• [YOUR OBJECTIVE]:
Beneath this task are the entries; from the line with "ebony beaker 248" through the last one, transcribe every line exactly and nothing else, skipping pictures.
══ DATASET CONTENT ══
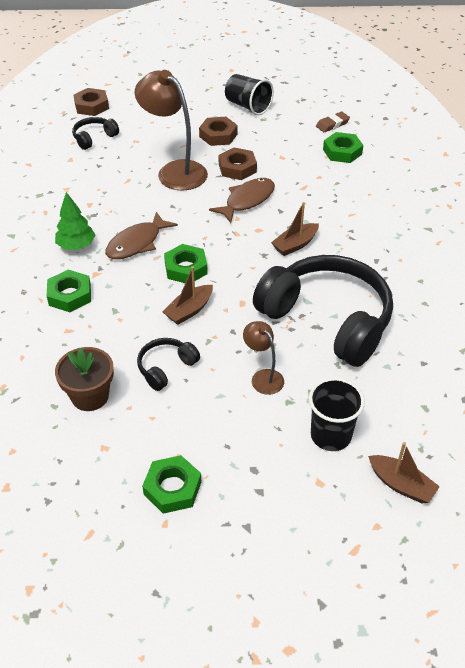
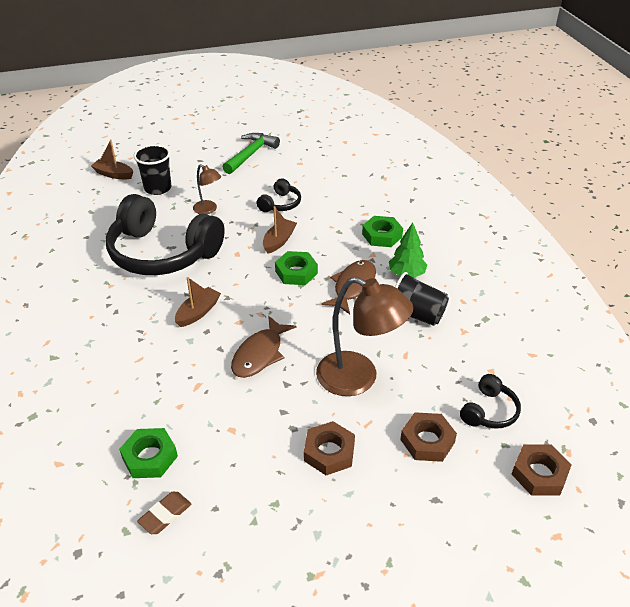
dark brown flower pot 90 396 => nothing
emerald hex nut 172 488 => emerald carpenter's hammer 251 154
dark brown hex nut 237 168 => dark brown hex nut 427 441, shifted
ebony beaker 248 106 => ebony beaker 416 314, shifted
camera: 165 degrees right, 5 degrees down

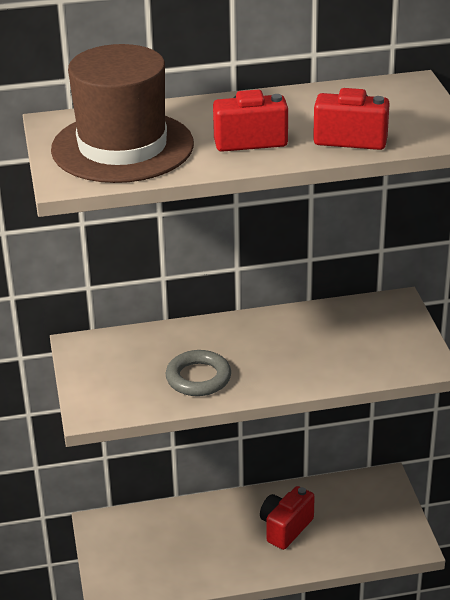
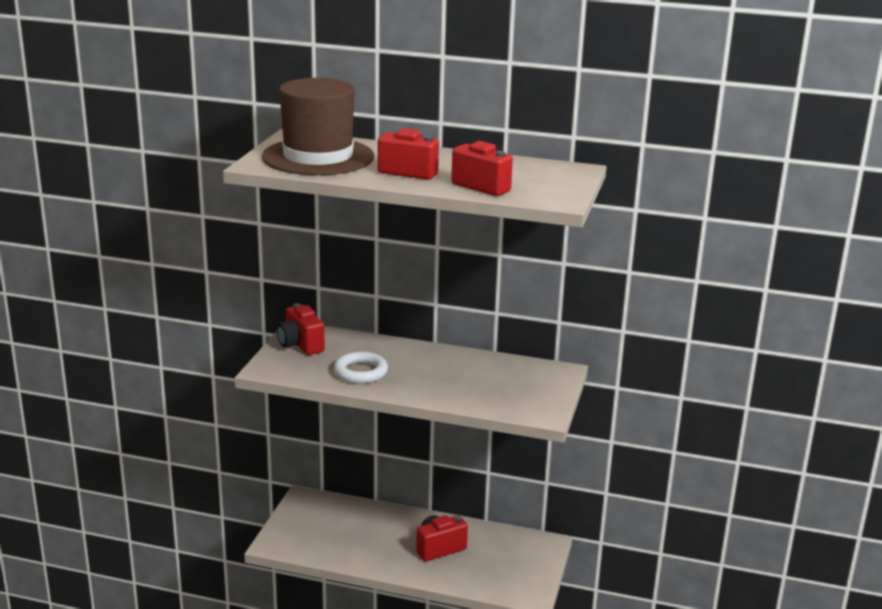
gray ring 198 378 => snow-white ring 360 372
nothing => red compact camera 300 345
camera: 25 degrees right, 10 degrees down

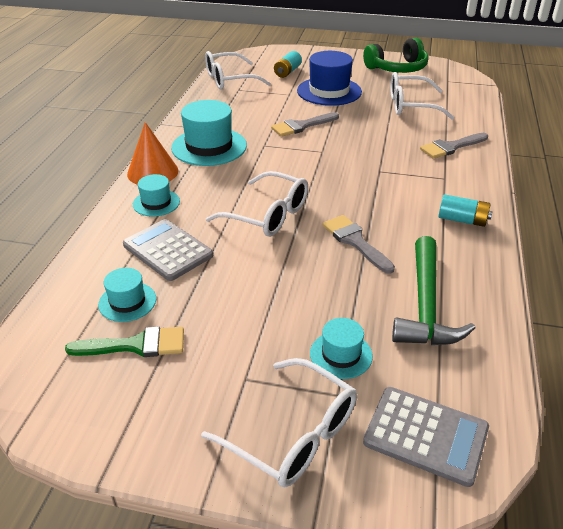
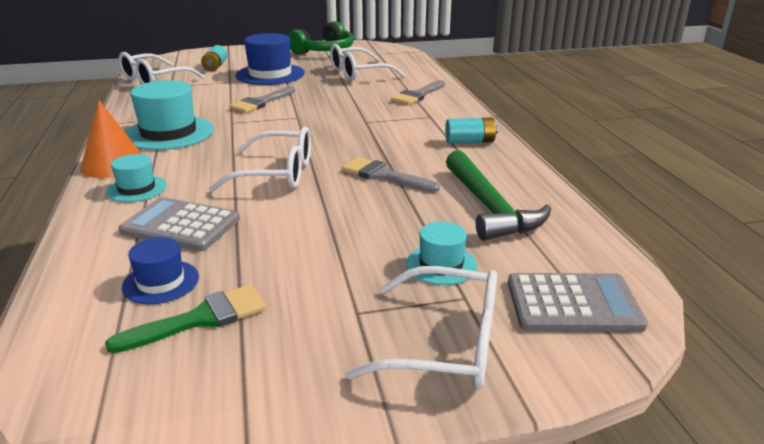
aqua hat 127 302 => blue hat 161 282
camera: 25 degrees left, 10 degrees down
═══
• [EXERCISE ANSWER]:
ebony beaker 248 106 => ebony beaker 416 314, shifted
camera: 165 degrees right, 5 degrees down

gray ring 198 378 => snow-white ring 360 372
nothing => red compact camera 300 345
camera: 25 degrees right, 10 degrees down

aqua hat 127 302 => blue hat 161 282
camera: 25 degrees left, 10 degrees down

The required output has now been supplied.